=== Data for this task ===
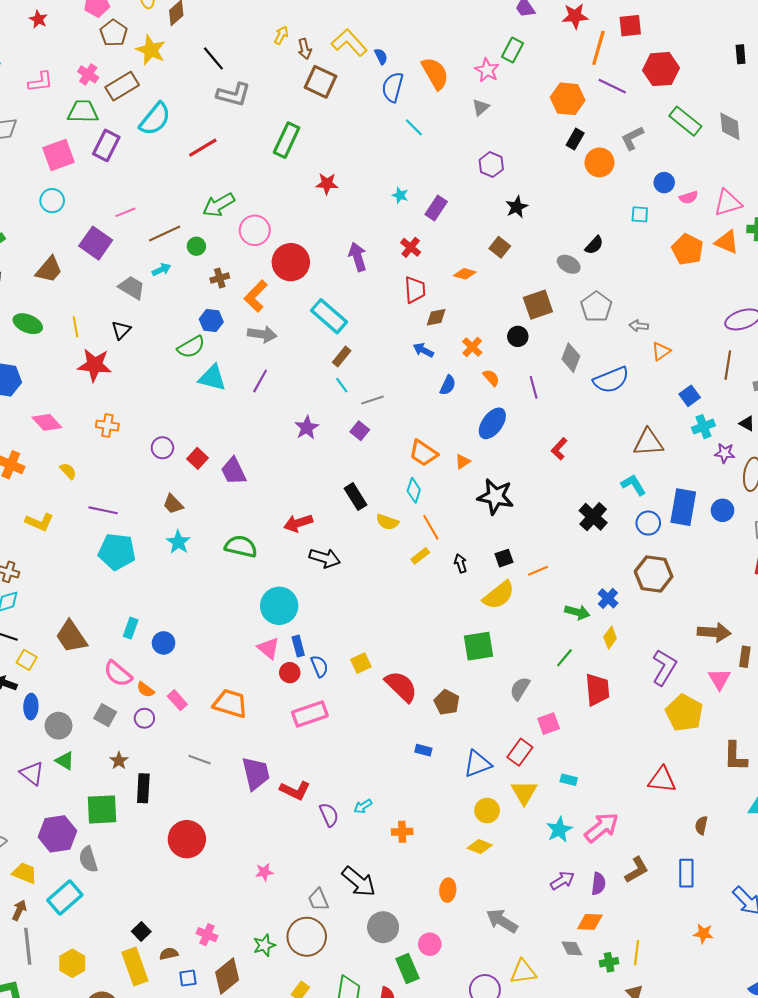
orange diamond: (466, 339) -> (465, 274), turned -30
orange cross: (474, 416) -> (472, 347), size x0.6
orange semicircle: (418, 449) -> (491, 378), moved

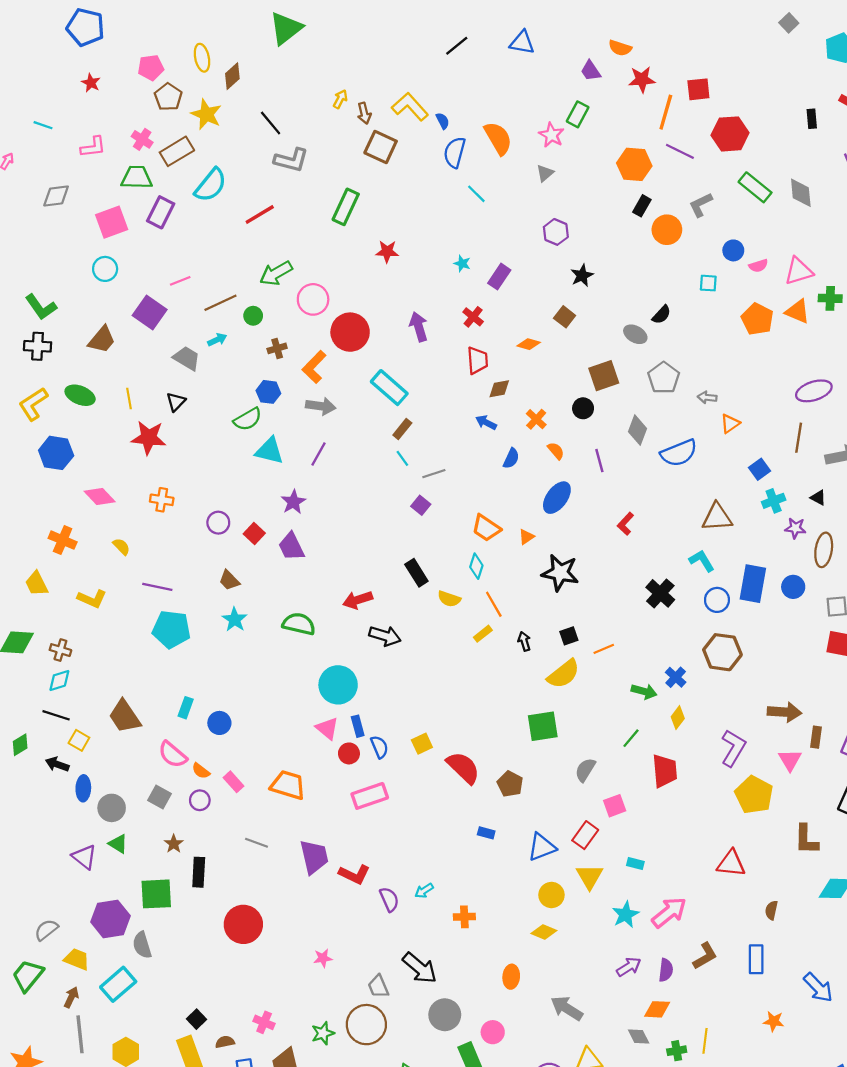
purple star: (307, 428) -> (293, 502), moved

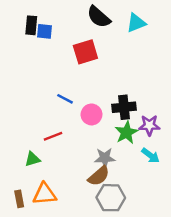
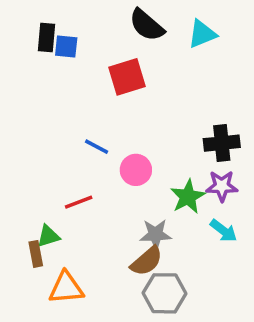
black cross: (124, 107) -> (222, 143), moved
brown rectangle: (19, 199) -> (36, 254), moved

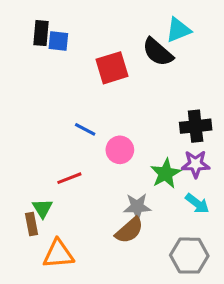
black semicircle: (147, 25) -> (158, 52), moved
green triangle: (48, 236) -> (43, 208), turned -45
gray hexagon: (165, 293) -> (189, 256), moved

=== What is being asked ===
All of the data above is to be repeated exactly, with the pictures left out.

=== Answer to this task ===
orange diamond: (466, 339) -> (465, 274), turned -30
orange cross: (474, 416) -> (472, 347), size x0.6
orange semicircle: (418, 449) -> (491, 378), moved

purple star: (307, 428) -> (293, 502), moved

black cross: (124, 107) -> (222, 143), moved
brown rectangle: (19, 199) -> (36, 254), moved

black semicircle: (147, 25) -> (158, 52), moved
green triangle: (48, 236) -> (43, 208), turned -45
gray hexagon: (165, 293) -> (189, 256), moved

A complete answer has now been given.